◆ Input for this task
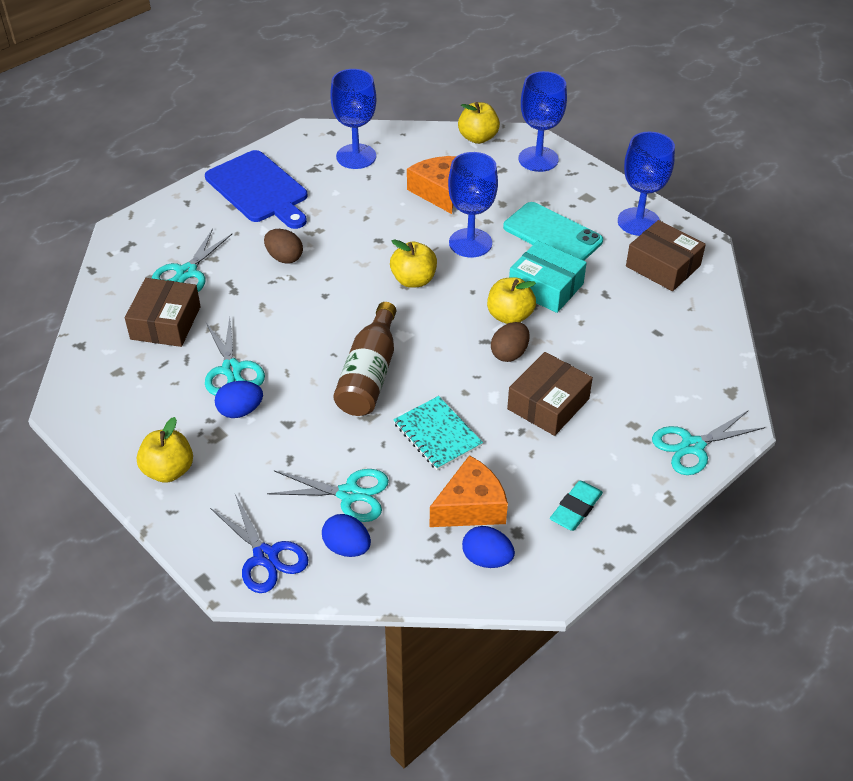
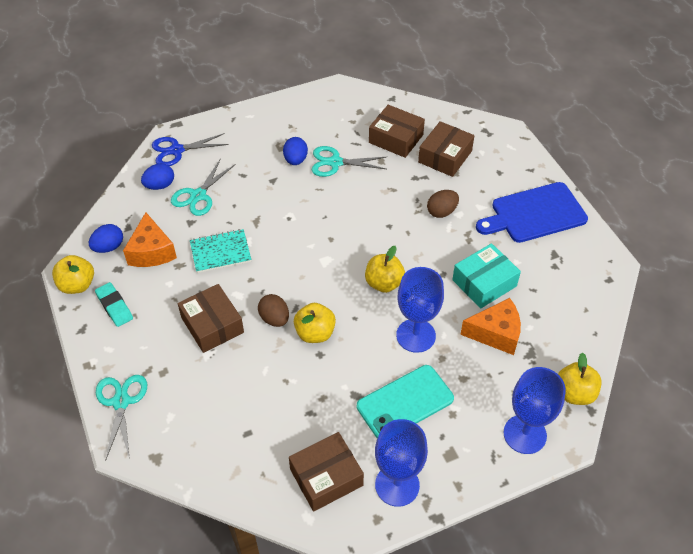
camera: 110 degrees right, 5 degrees up
(168, 470) = (264, 122): yellow apple -> yellow apple (77, 285)
(186, 272) = (445, 156): turquoise scissors -> brown box
(356, 156) = (566, 288): blue goblet -> none
(369, 375) = (294, 230): brown bottle -> none
(546, 287) = (338, 371): turquoise box -> turquoise box (484, 283)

◆ Activity
Scan the material for "brown" and copy the lines that hold it.

◆ Answer to the problem
(186, 272) = (445, 156): turquoise scissors -> brown box
(369, 375) = (294, 230): brown bottle -> none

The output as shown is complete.